**THE TASK**
Could you output the complete listing given below exactly?

===============

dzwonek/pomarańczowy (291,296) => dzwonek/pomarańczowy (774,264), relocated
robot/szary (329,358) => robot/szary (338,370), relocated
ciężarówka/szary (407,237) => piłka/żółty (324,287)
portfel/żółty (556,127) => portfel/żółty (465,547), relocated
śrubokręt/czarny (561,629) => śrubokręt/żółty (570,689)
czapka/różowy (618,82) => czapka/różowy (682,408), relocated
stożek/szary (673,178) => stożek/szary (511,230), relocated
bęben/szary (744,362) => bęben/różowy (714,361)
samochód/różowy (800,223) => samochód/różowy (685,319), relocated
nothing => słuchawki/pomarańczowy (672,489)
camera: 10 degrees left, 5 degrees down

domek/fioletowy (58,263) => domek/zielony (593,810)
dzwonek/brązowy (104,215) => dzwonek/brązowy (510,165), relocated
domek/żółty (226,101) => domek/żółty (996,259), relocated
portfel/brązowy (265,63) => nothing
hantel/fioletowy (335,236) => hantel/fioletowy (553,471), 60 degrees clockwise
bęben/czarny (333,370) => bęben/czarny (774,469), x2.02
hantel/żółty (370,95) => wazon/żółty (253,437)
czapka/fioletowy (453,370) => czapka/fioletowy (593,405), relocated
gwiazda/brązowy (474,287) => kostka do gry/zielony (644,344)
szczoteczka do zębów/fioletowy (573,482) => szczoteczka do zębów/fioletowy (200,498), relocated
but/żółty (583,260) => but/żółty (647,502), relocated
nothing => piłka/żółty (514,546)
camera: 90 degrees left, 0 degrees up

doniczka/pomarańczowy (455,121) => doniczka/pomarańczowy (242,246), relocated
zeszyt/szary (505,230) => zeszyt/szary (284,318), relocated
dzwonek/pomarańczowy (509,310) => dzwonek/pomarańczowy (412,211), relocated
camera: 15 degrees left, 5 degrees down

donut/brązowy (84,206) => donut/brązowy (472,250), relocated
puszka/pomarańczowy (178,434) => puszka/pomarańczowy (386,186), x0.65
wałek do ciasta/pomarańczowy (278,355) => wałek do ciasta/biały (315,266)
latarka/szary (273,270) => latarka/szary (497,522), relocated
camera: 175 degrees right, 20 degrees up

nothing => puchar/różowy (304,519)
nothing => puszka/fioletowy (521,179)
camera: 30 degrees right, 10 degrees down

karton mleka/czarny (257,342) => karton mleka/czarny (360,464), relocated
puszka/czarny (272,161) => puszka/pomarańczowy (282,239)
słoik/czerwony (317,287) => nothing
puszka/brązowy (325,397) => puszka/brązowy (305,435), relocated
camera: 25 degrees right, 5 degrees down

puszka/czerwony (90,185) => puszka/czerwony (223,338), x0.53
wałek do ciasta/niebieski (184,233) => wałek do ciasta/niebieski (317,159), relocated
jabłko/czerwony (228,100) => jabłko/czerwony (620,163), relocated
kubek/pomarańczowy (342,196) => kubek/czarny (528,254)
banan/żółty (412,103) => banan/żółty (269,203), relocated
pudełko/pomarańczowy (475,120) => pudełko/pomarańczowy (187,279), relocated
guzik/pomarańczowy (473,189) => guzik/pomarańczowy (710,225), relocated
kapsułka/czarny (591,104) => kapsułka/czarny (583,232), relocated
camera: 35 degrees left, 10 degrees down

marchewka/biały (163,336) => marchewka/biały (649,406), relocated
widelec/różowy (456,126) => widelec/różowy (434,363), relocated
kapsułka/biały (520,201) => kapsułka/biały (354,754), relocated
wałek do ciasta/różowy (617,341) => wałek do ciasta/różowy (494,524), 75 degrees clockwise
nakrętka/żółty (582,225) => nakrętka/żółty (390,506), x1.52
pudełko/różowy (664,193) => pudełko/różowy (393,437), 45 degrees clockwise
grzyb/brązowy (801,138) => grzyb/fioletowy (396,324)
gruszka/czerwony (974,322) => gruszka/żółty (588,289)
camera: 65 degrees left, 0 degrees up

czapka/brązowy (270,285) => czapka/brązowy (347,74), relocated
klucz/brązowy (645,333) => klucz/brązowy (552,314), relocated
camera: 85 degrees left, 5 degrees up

===============

**RESPONSE AREA**
dzwonek/pomarańczowy (291,296) => dzwonek/pomarańczowy (774,264), relocated
robot/szary (329,358) => robot/szary (338,370), relocated
ciężarówka/szary (407,237) => piłka/żółty (324,287)
portfel/żółty (556,127) => portfel/żółty (465,547), relocated
śrubokręt/czarny (561,629) => śrubokręt/żółty (570,689)
czapka/różowy (618,82) => czapka/różowy (682,408), relocated
stożek/szary (673,178) => stożek/szary (511,230), relocated
bęben/szary (744,362) => bęben/różowy (714,361)
samochód/różowy (800,223) => samochód/różowy (685,319), relocated
nothing => słuchawki/pomarańczowy (672,489)
camera: 10 degrees left, 5 degrees down

domek/fioletowy (58,263) => domek/zielony (593,810)
dzwonek/brązowy (104,215) => dzwonek/brązowy (510,165), relocated
domek/żółty (226,101) => domek/żółty (996,259), relocated
portfel/brązowy (265,63) => nothing
hantel/fioletowy (335,236) => hantel/fioletowy (553,471), 60 degrees clockwise
bęben/czarny (333,370) => bęben/czarny (774,469), x2.02
hantel/żółty (370,95) => wazon/żółty (253,437)
czapka/fioletowy (453,370) => czapka/fioletowy (593,405), relocated
gwiazda/brązowy (474,287) => kostka do gry/zielony (644,344)
szczoteczka do zębów/fioletowy (573,482) => szczoteczka do zębów/fioletowy (200,498), relocated
but/żółty (583,260) => but/żółty (647,502), relocated
nothing => piłka/żółty (514,546)
camera: 90 degrees left, 0 degrees up

doniczka/pomarańczowy (455,121) => doniczka/pomarańczowy (242,246), relocated
zeszyt/szary (505,230) => zeszyt/szary (284,318), relocated
dzwonek/pomarańczowy (509,310) => dzwonek/pomarańczowy (412,211), relocated
camera: 15 degrees left, 5 degrees down

donut/brązowy (84,206) => donut/brązowy (472,250), relocated
puszka/pomarańczowy (178,434) => puszka/pomarańczowy (386,186), x0.65
wałek do ciasta/pomarańczowy (278,355) => wałek do ciasta/biały (315,266)
latarka/szary (273,270) => latarka/szary (497,522), relocated
camera: 175 degrees right, 20 degrees up

nothing => puchar/różowy (304,519)
nothing => puszka/fioletowy (521,179)
camera: 30 degrees right, 10 degrees down

karton mleka/czarny (257,342) => karton mleka/czarny (360,464), relocated
puszka/czarny (272,161) => puszka/pomarańczowy (282,239)
słoik/czerwony (317,287) => nothing
puszka/brązowy (325,397) => puszka/brązowy (305,435), relocated
camera: 25 degrees right, 5 degrees down

puszka/czerwony (90,185) => puszka/czerwony (223,338), x0.53
wałek do ciasta/niebieski (184,233) => wałek do ciasta/niebieski (317,159), relocated
jabłko/czerwony (228,100) => jabłko/czerwony (620,163), relocated
kubek/pomarańczowy (342,196) => kubek/czarny (528,254)
banan/żółty (412,103) => banan/żółty (269,203), relocated
pudełko/pomarańczowy (475,120) => pudełko/pomarańczowy (187,279), relocated
guzik/pomarańczowy (473,189) => guzik/pomarańczowy (710,225), relocated
kapsułka/czarny (591,104) => kapsułka/czarny (583,232), relocated
camera: 35 degrees left, 10 degrees down

marchewka/biały (163,336) => marchewka/biały (649,406), relocated
widelec/różowy (456,126) => widelec/różowy (434,363), relocated
kapsułka/biały (520,201) => kapsułka/biały (354,754), relocated
wałek do ciasta/różowy (617,341) => wałek do ciasta/różowy (494,524), 75 degrees clockwise
nakrętka/żółty (582,225) => nakrętka/żółty (390,506), x1.52
pudełko/różowy (664,193) => pudełko/różowy (393,437), 45 degrees clockwise
grzyb/brązowy (801,138) => grzyb/fioletowy (396,324)
gruszka/czerwony (974,322) => gruszka/żółty (588,289)
camera: 65 degrees left, 0 degrees up

czapka/brązowy (270,285) => czapka/brązowy (347,74), relocated
klucz/brązowy (645,333) => klucz/brązowy (552,314), relocated
camera: 85 degrees left, 5 degrees up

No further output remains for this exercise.